## PROBLEM TO SOLVE
Using the listing below, select the lines with the word "none" and copy them.

## SOURCE DATA
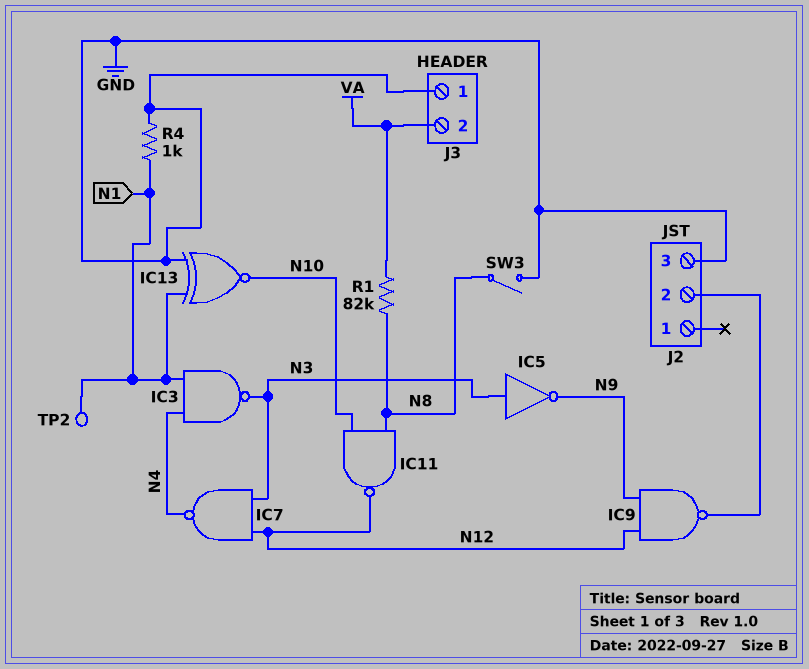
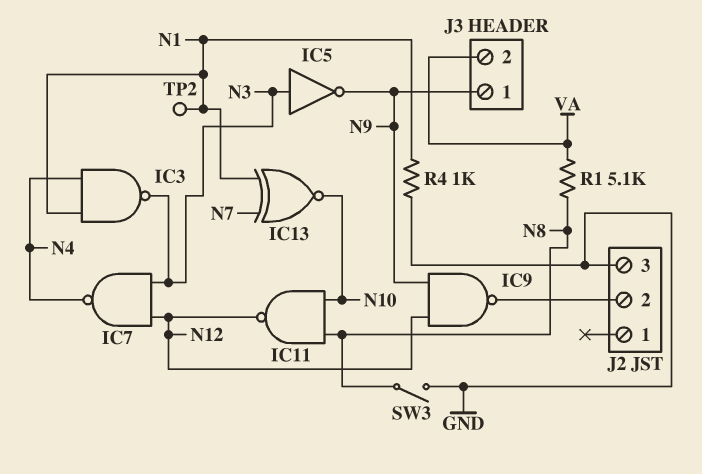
IC13: XNOR (in GND, in N1, out N10) -> XNOR (in N1, in N7, out N10)
J3 pin 1: GND -> N9
R1: 82k (N8, VA) -> 5.1k (N8, VA)

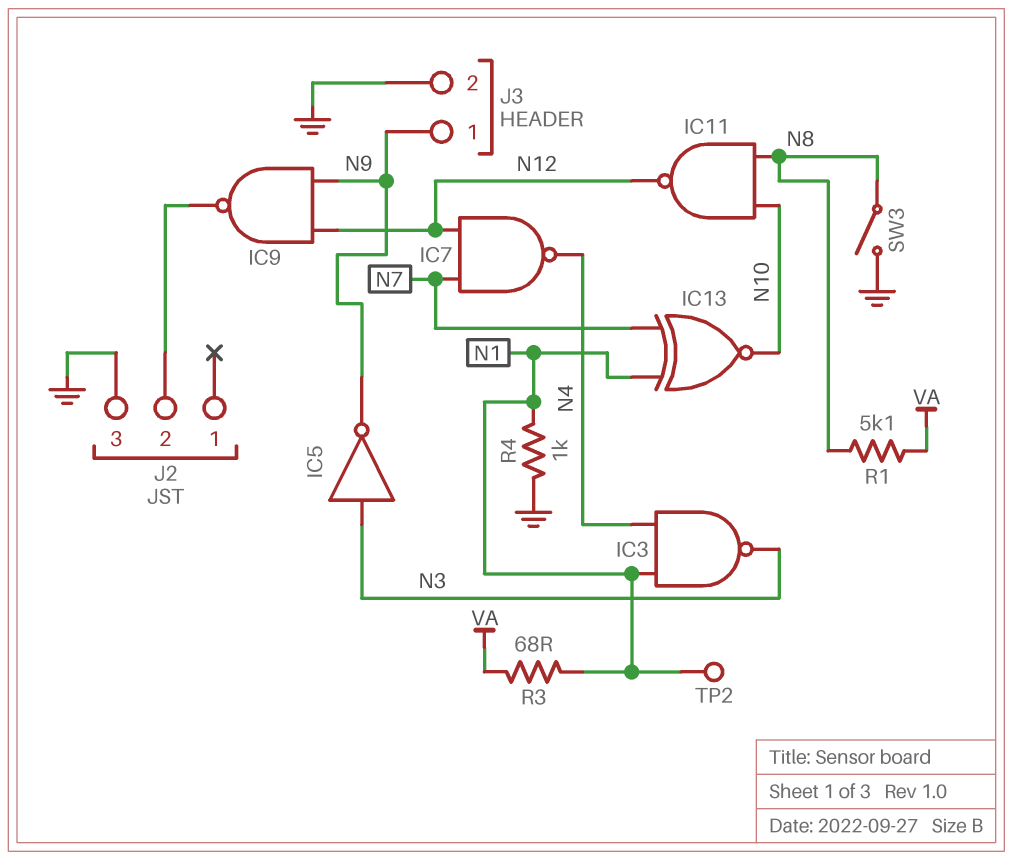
IC7: NAND (in N3, in N12, out N4) -> NAND (in N7, in N12, out N4)
J3 pin 2: VA -> GND
R3: none -> 68 (N1, VA)

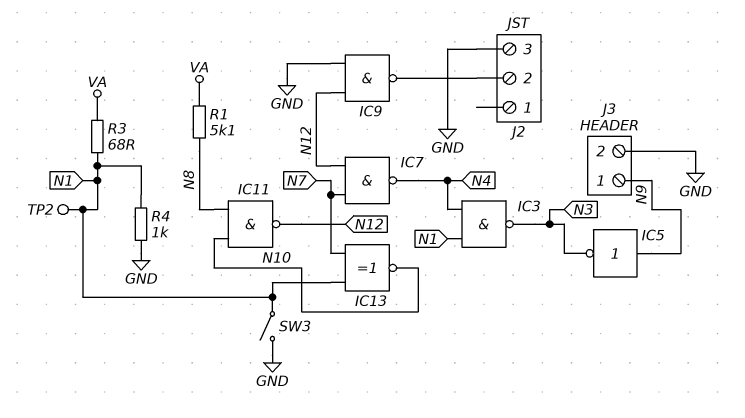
IC5: NOT (in N3, out N9) -> NOT (in N9, out N3)
IC9: NAND (in N9, in N12, out J2/2) -> NAND (in GND, in N12, out J2/2)
SW3: switch (GND, N8) -> switch (GND, N1)

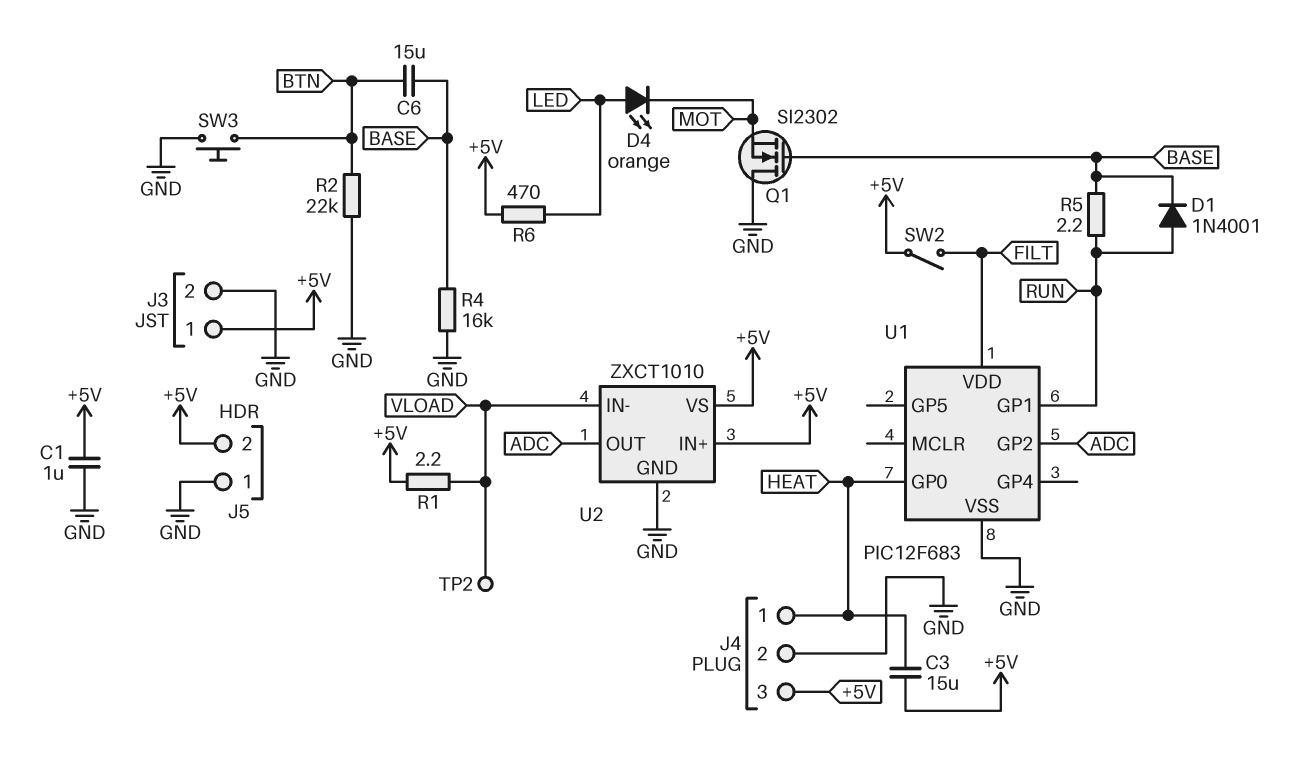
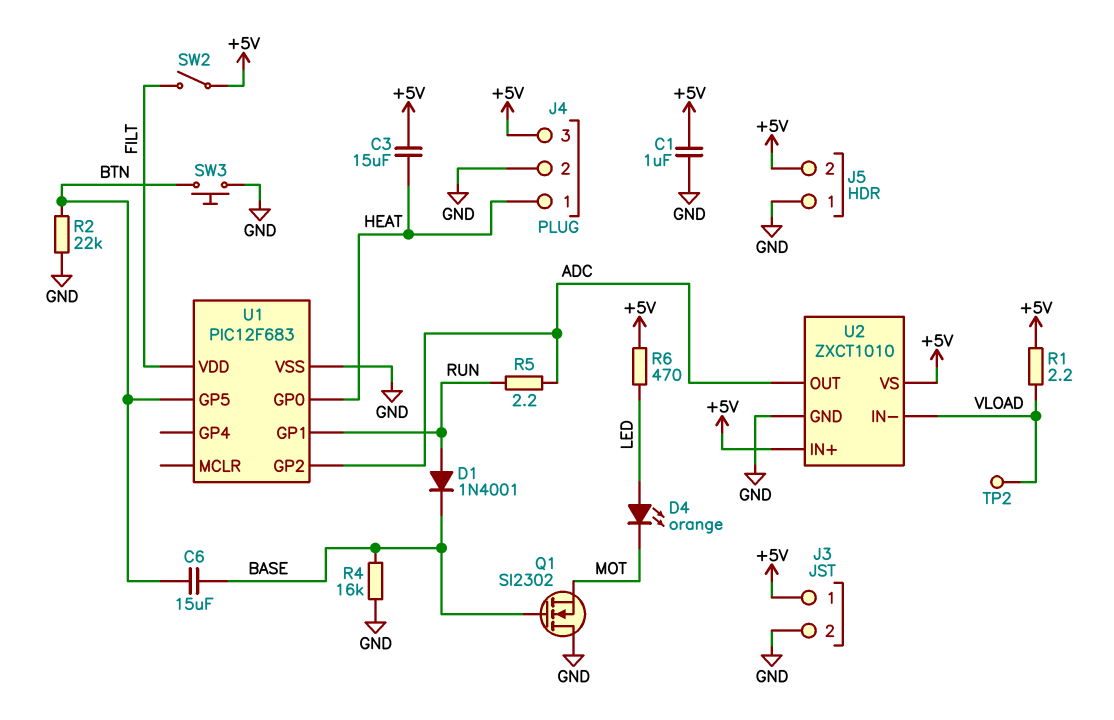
R5: 2.2 (BASE, RUN) -> 2.2 (ADC, RUN)
U1 pin GP5: none -> BTN

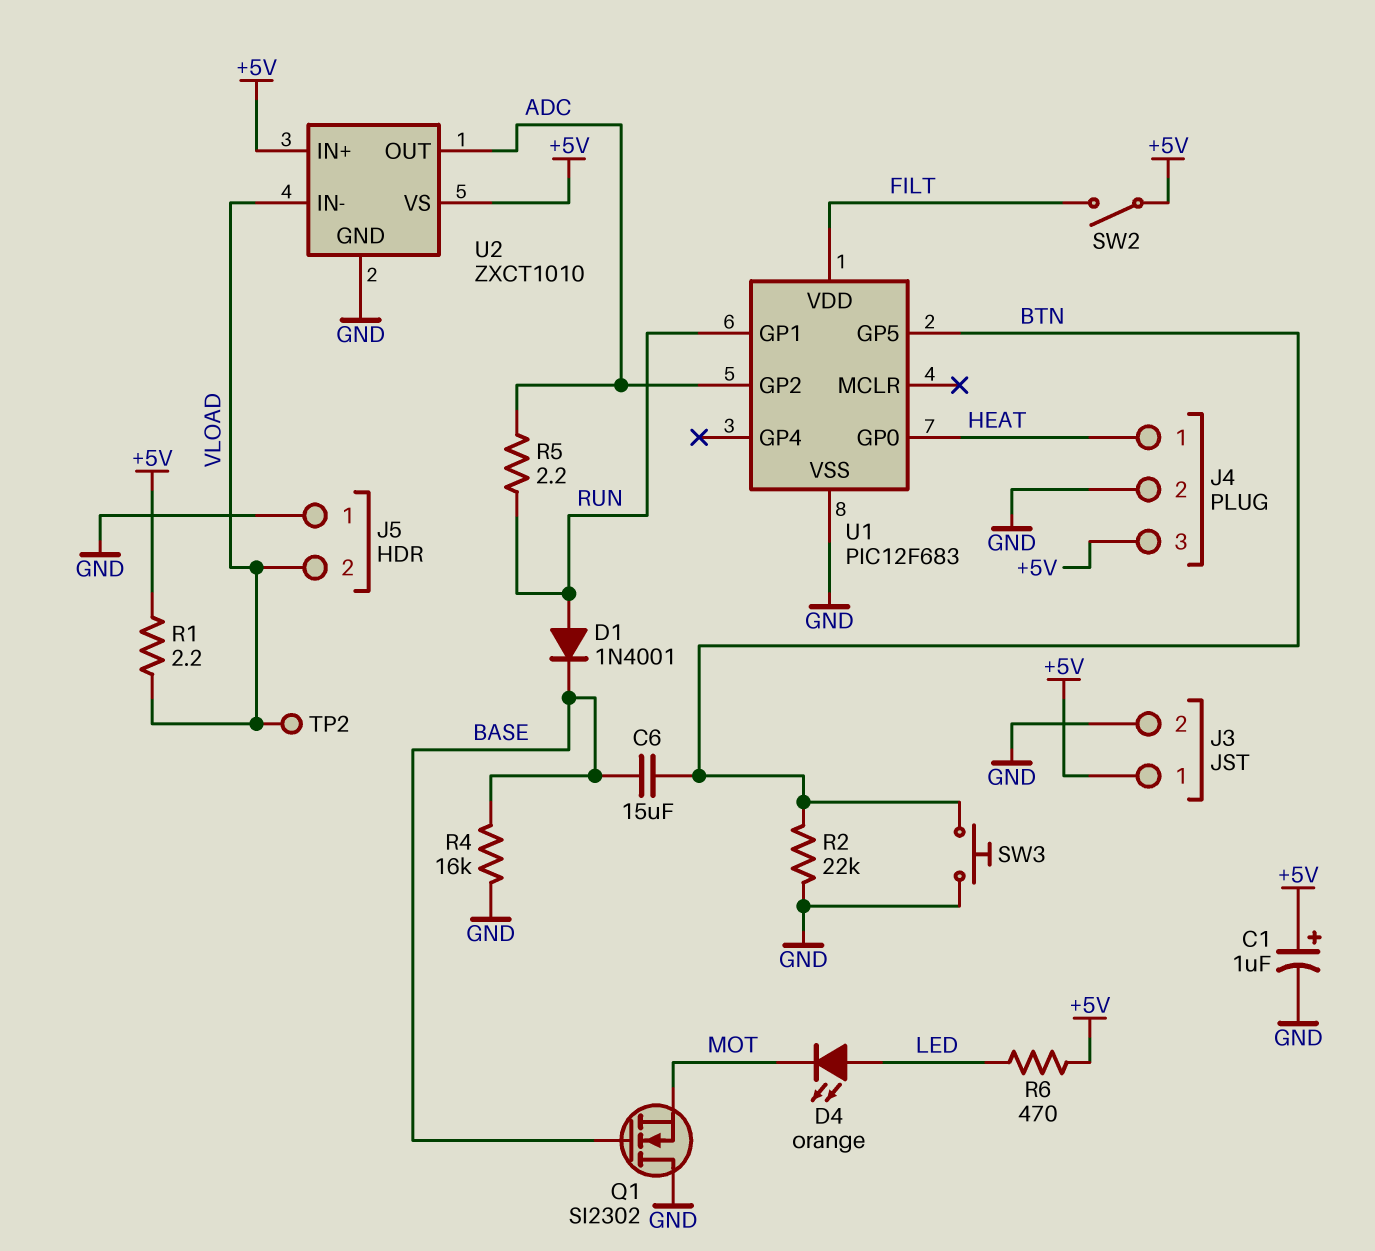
C1: 1uF (+5V, GND) -> 1uF (plus +5V, minus GND)
C3: 15uF (+5V, HEAT) -> none
J5 pin 2: +5V -> VLOAD

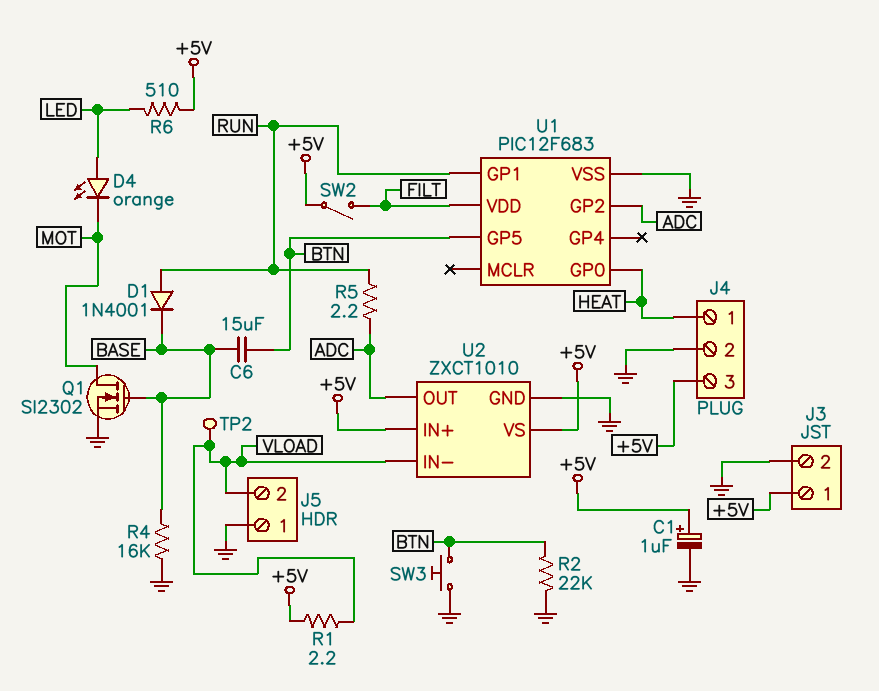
Q1: NMOS SI2302 (G BASE, D GND, S MOT) -> NMOS SI2302 (G BASE, D MOT, S GND)
R6: 470 (+5V, LED) -> 510 (+5V, LED)

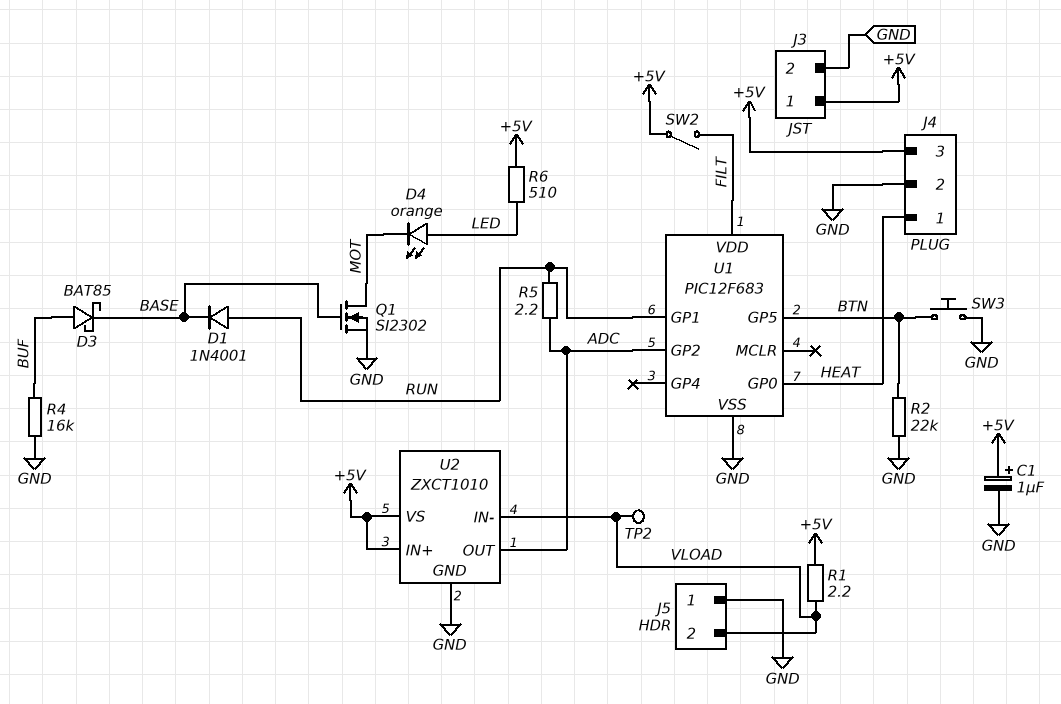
C6: 15uF (BASE, BTN) -> none
D3: none -> schottky BAT85 (A BUF, K BASE)
R4: 16k (BASE, GND) -> 16k (BUF, GND)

## EXERCISE SOLUTION
R3: none -> 68 (N1, VA)
U1 pin GP5: none -> BTN
C3: 15uF (+5V, HEAT) -> none
C6: 15uF (BASE, BTN) -> none
D3: none -> schottky BAT85 (A BUF, K BASE)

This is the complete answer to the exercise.